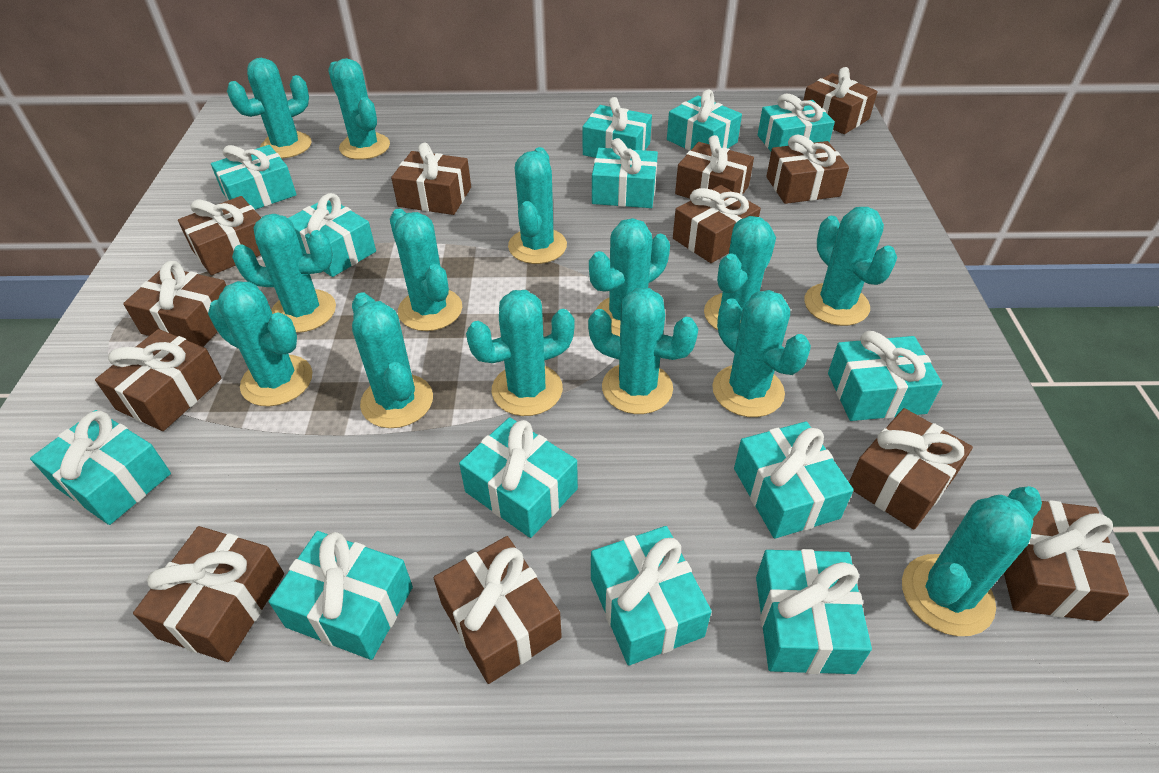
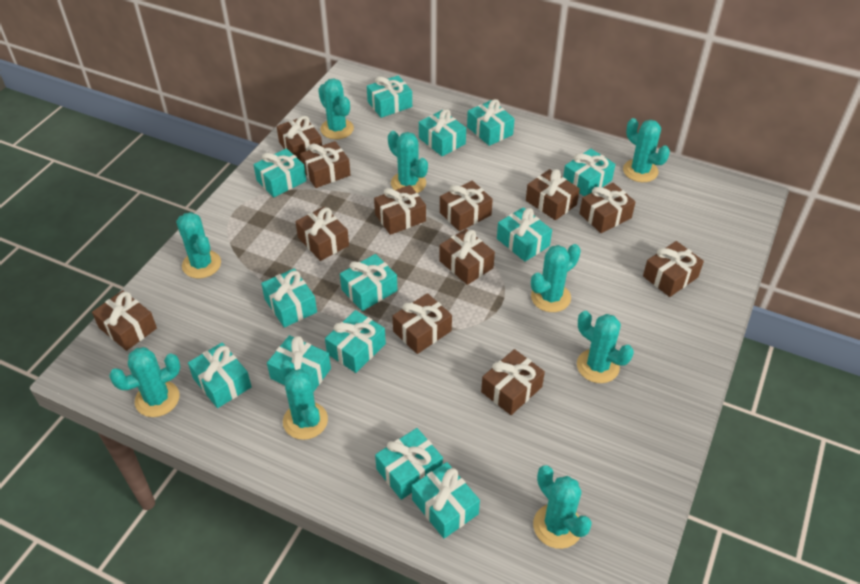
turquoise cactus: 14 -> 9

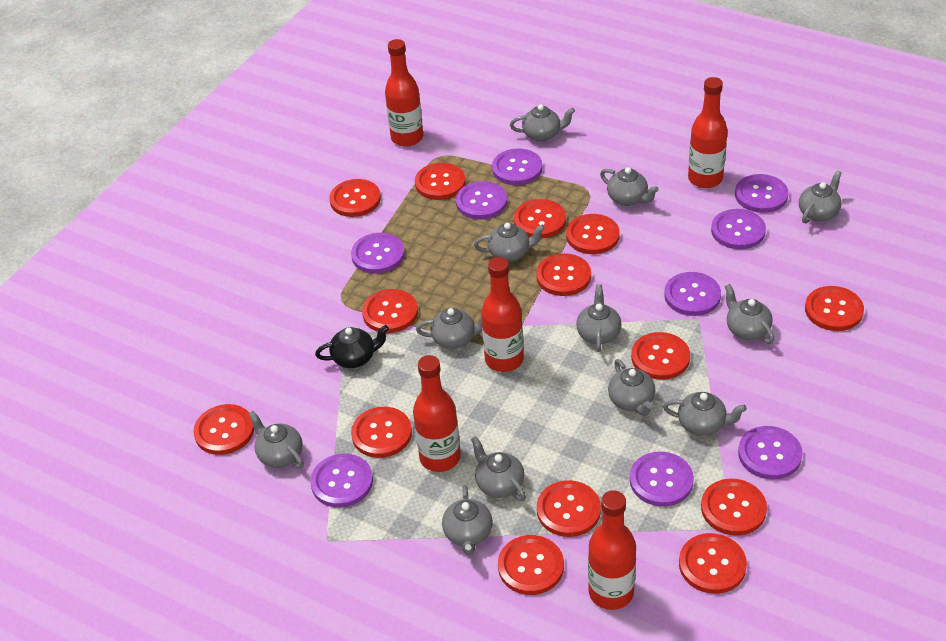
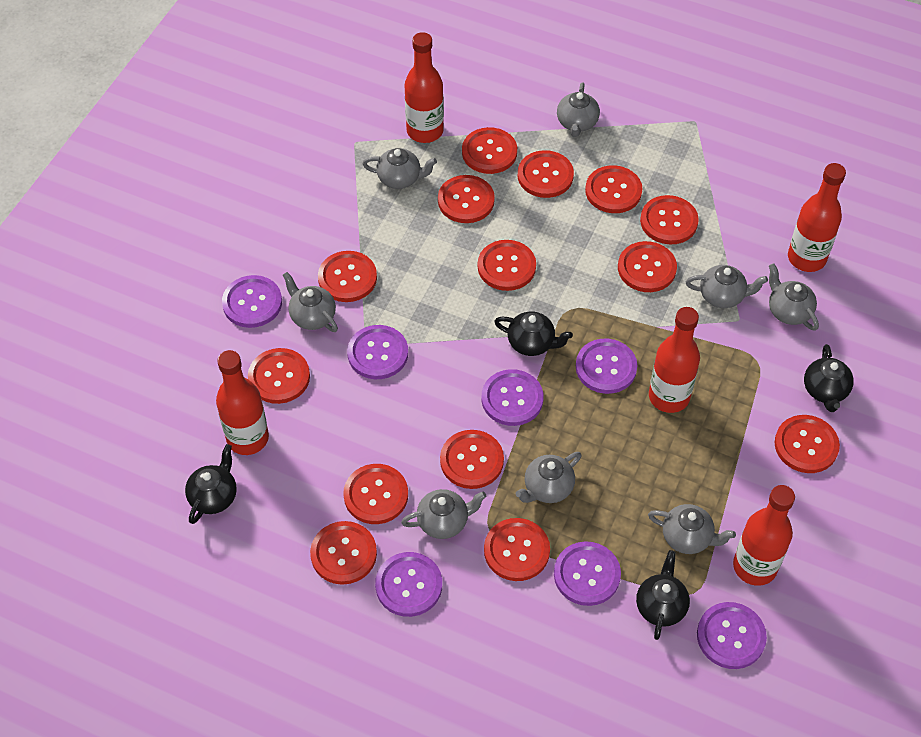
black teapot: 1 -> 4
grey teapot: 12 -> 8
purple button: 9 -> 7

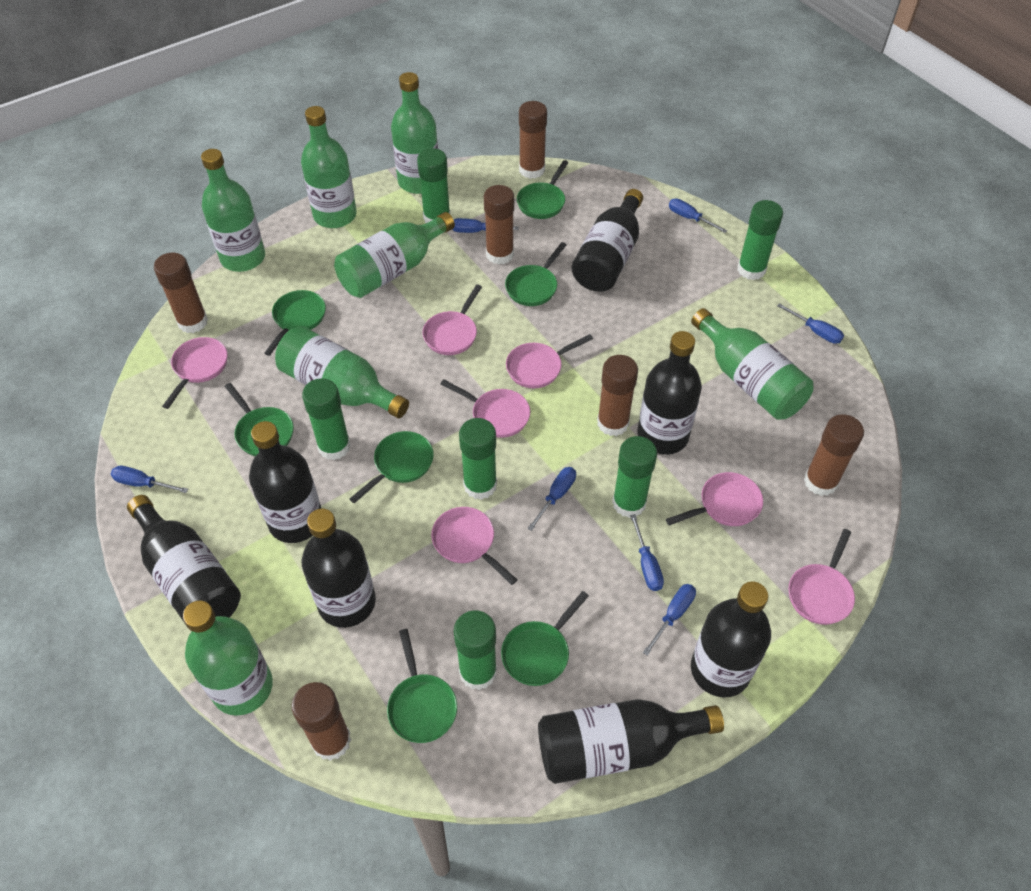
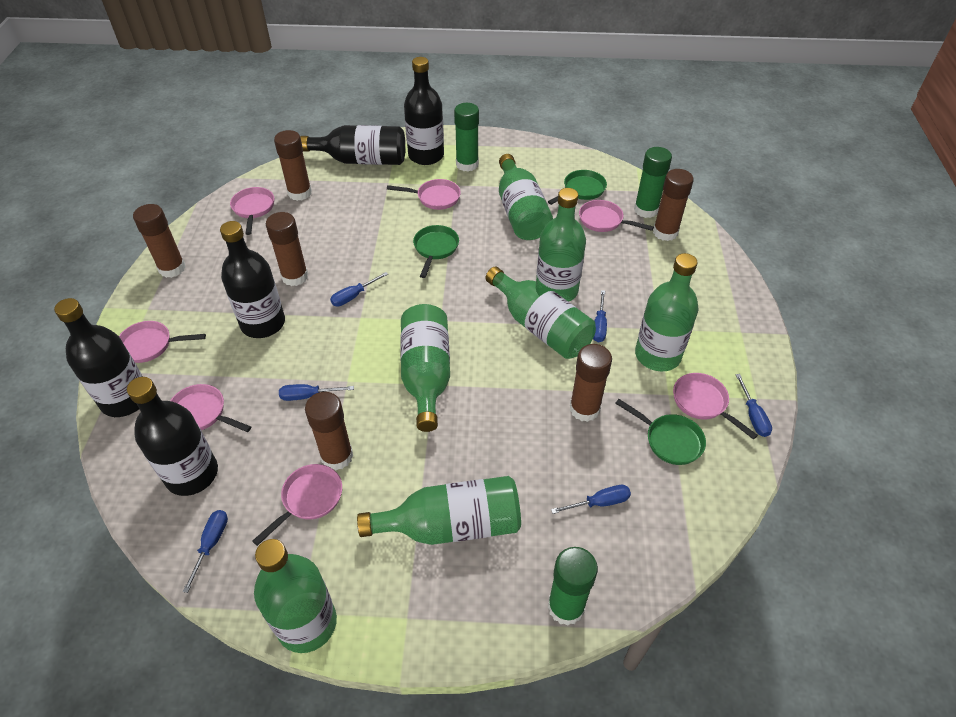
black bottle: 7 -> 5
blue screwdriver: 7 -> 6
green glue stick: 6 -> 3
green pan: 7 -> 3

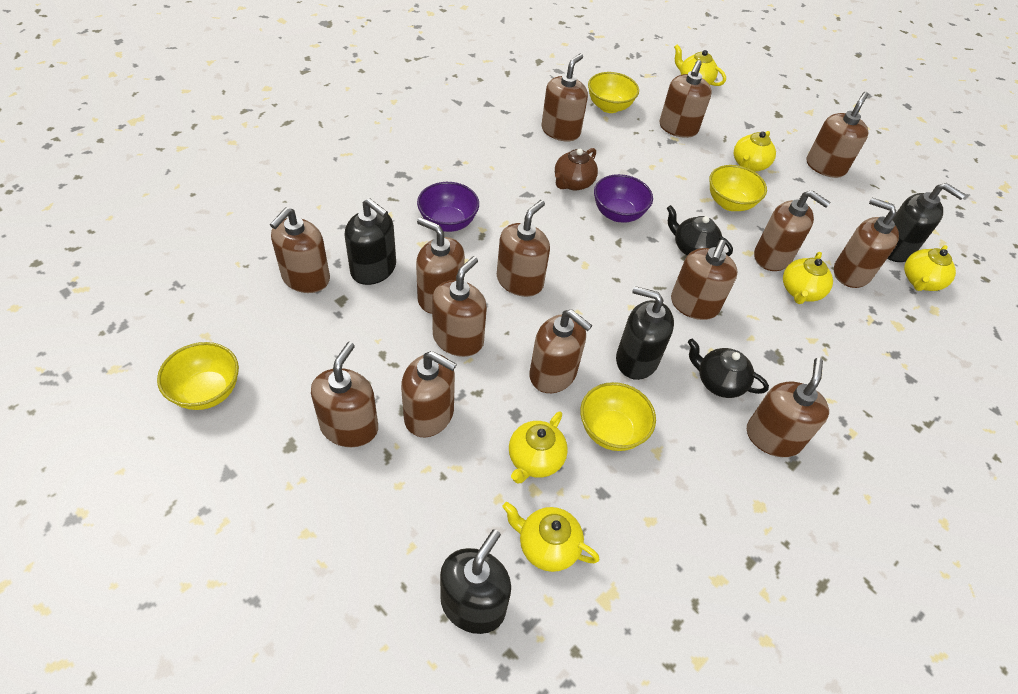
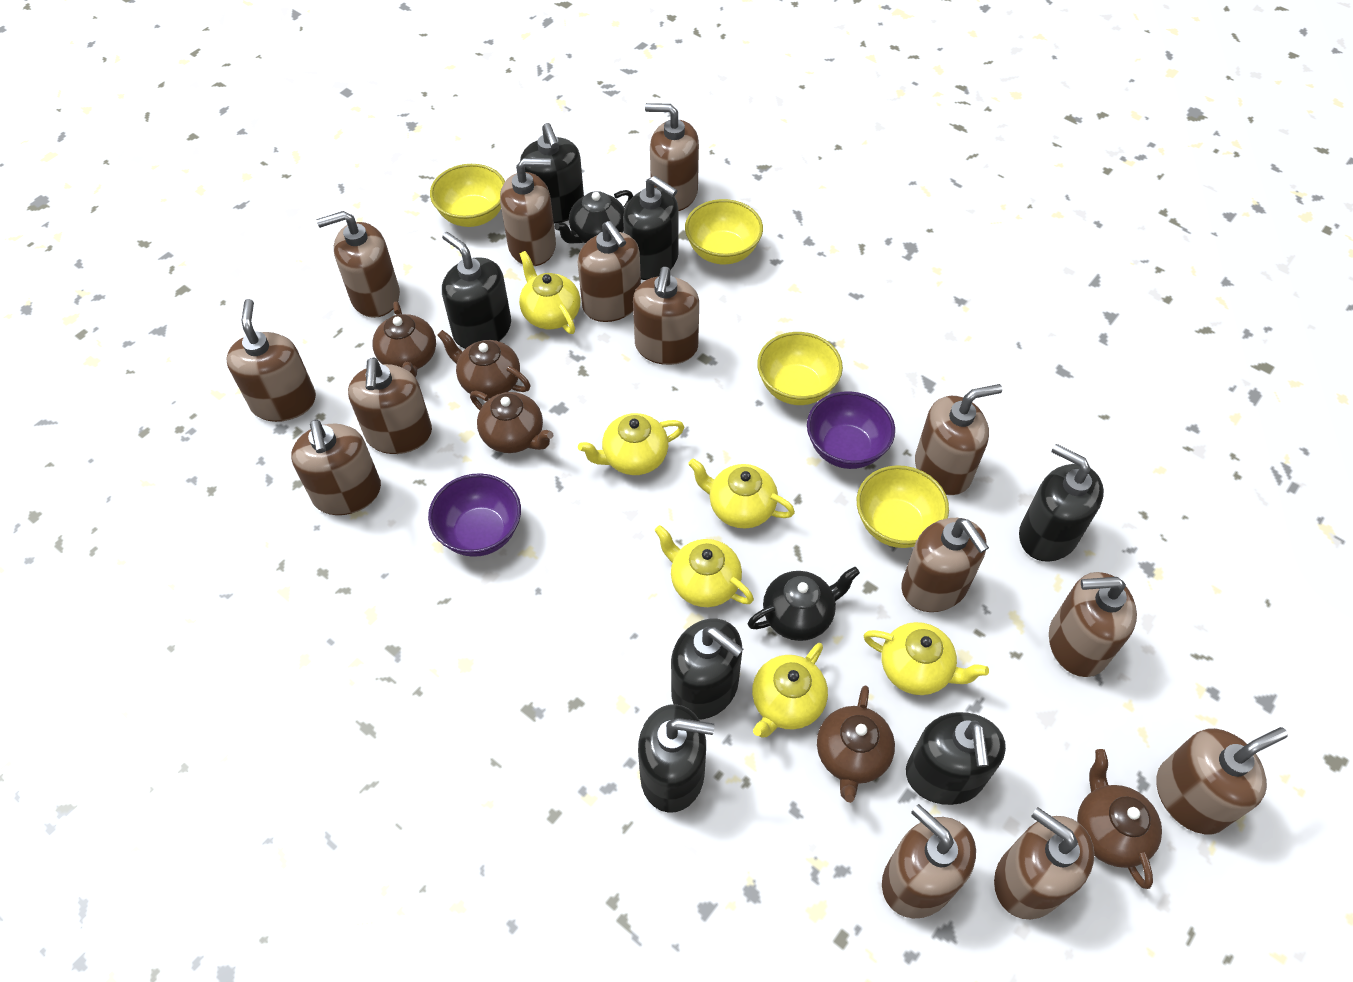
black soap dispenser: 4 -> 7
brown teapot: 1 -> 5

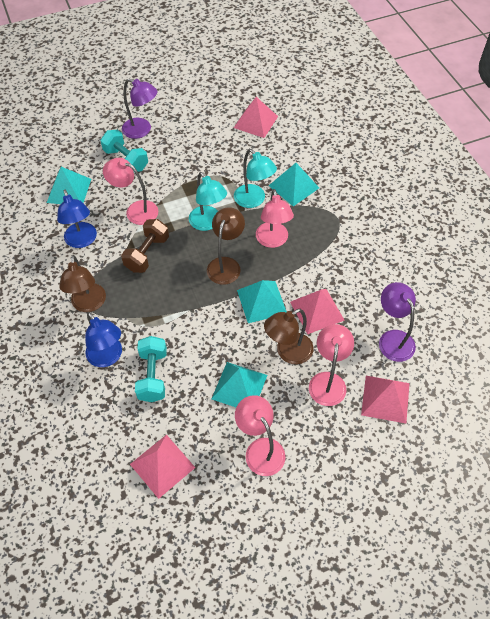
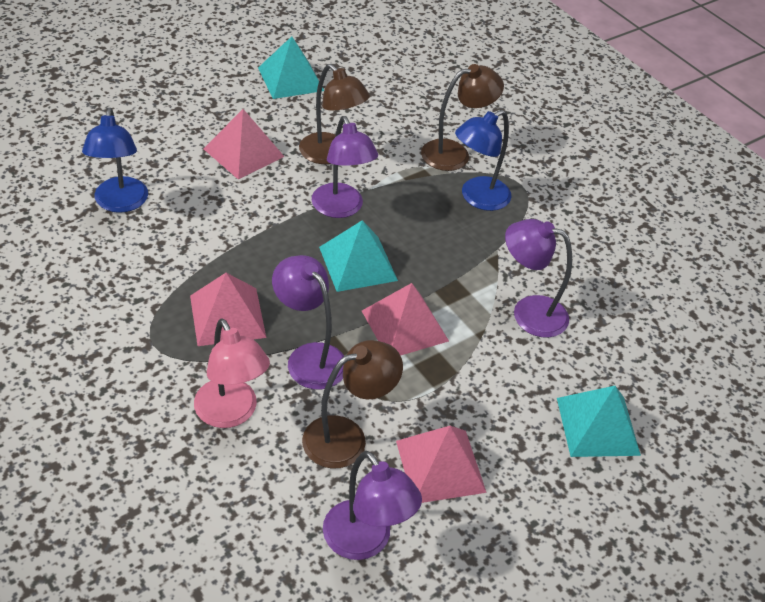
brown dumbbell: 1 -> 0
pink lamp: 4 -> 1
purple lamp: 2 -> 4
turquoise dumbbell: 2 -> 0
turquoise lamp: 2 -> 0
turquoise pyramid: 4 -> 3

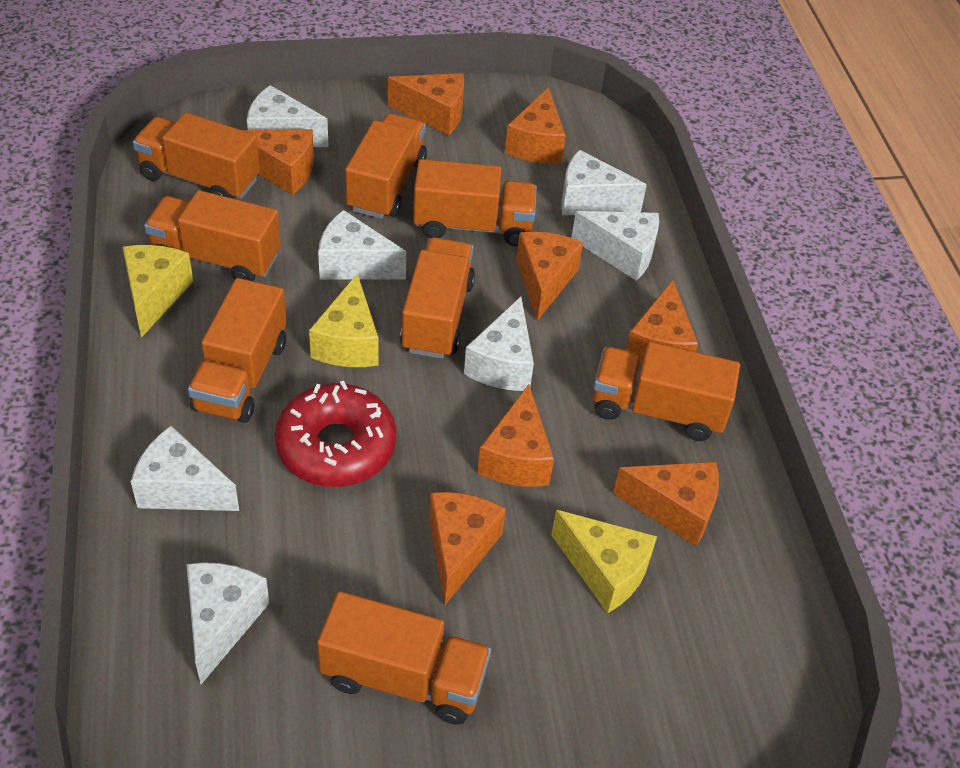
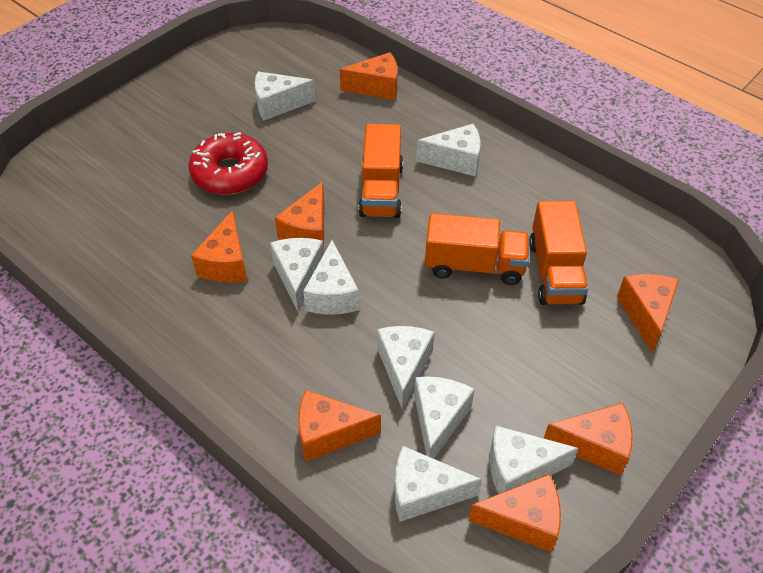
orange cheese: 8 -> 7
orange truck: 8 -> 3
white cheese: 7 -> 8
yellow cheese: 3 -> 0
- - -
Task prompt: Without including any pictures, print each record exactly.

Written reply:
turquoise cactus: 14 -> 9

black teapot: 1 -> 4
grey teapot: 12 -> 8
purple button: 9 -> 7

black bottle: 7 -> 5
blue screwdriver: 7 -> 6
green glue stick: 6 -> 3
green pan: 7 -> 3

black soap dispenser: 4 -> 7
brown teapot: 1 -> 5

brown dumbbell: 1 -> 0
pink lamp: 4 -> 1
purple lamp: 2 -> 4
turquoise dumbbell: 2 -> 0
turquoise lamp: 2 -> 0
turquoise pyramid: 4 -> 3

orange cheese: 8 -> 7
orange truck: 8 -> 3
white cheese: 7 -> 8
yellow cheese: 3 -> 0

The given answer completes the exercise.